*Data*:
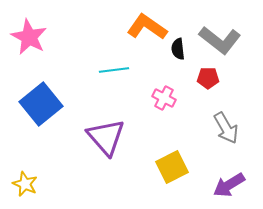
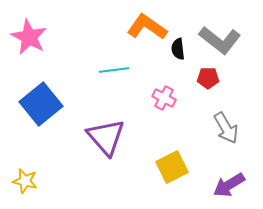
yellow star: moved 3 px up; rotated 10 degrees counterclockwise
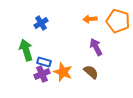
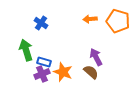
blue cross: rotated 24 degrees counterclockwise
purple arrow: moved 10 px down
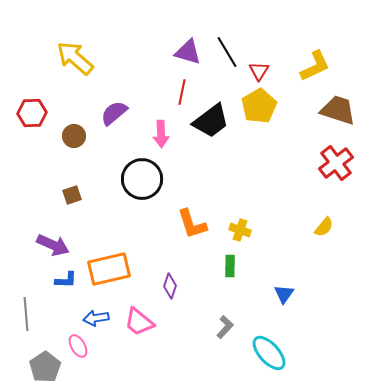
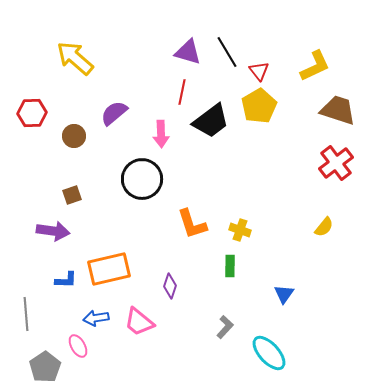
red triangle: rotated 10 degrees counterclockwise
purple arrow: moved 14 px up; rotated 16 degrees counterclockwise
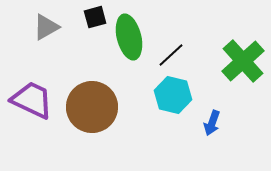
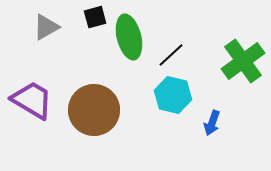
green cross: rotated 6 degrees clockwise
purple trapezoid: rotated 6 degrees clockwise
brown circle: moved 2 px right, 3 px down
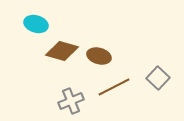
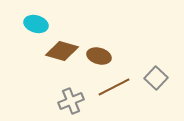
gray square: moved 2 px left
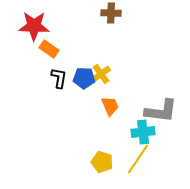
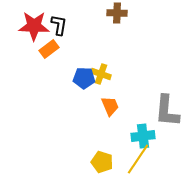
brown cross: moved 6 px right
orange rectangle: rotated 72 degrees counterclockwise
yellow cross: rotated 36 degrees counterclockwise
black L-shape: moved 53 px up
gray L-shape: moved 6 px right; rotated 88 degrees clockwise
cyan cross: moved 4 px down
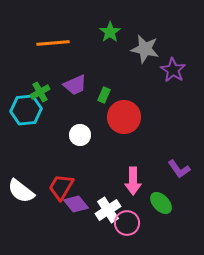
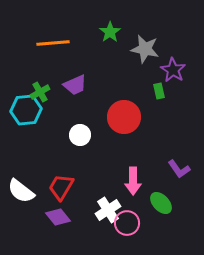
green rectangle: moved 55 px right, 4 px up; rotated 35 degrees counterclockwise
purple diamond: moved 18 px left, 13 px down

*About this task*: Only the lines from the one containing "gray L-shape: moved" through the last line of the data may appear in the answer, each given again exactly and with pictures left out.

*Answer for the task*:
gray L-shape: moved 6 px right; rotated 88 degrees clockwise
cyan cross: moved 4 px down
green rectangle: moved 55 px right, 4 px up; rotated 35 degrees counterclockwise
purple diamond: moved 18 px left, 13 px down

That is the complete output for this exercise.